GIVEN RECORDS.
=======
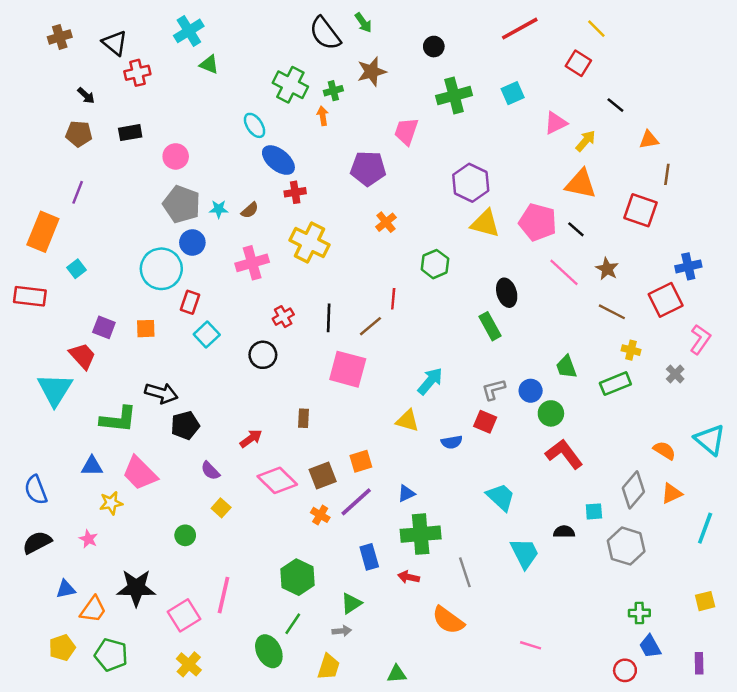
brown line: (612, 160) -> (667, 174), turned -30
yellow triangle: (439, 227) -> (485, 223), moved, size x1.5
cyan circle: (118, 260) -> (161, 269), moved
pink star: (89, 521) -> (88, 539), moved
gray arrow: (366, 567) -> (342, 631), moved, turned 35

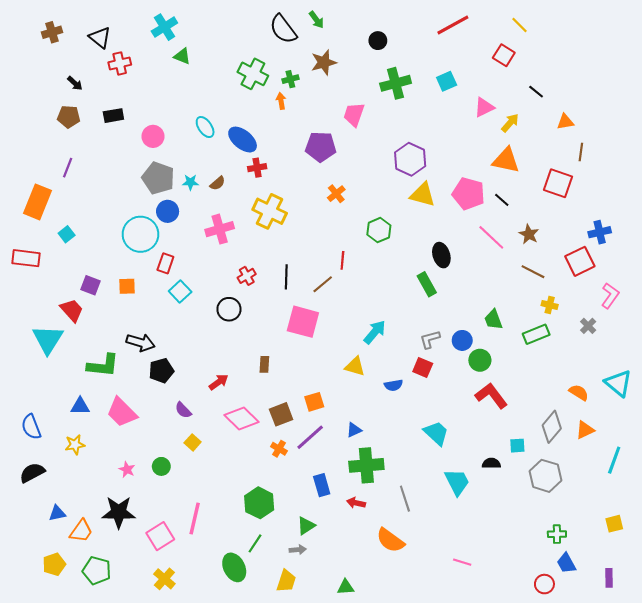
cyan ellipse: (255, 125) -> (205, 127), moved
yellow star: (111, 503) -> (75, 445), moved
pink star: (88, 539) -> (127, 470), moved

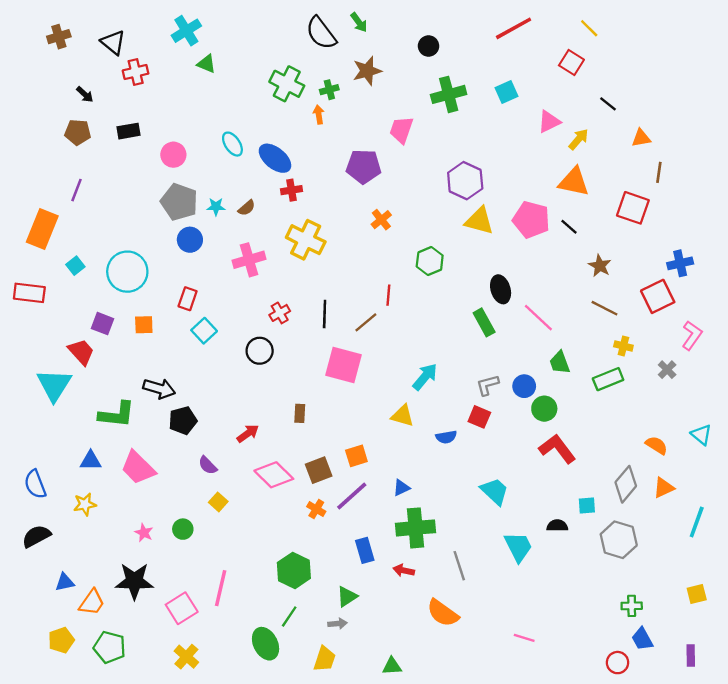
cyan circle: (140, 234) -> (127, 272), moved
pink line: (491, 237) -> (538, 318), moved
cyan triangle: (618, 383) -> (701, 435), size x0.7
=======
State the count of lines holding the string "moved" in the listing above, and nothing else.

RESPONSE AREA.
9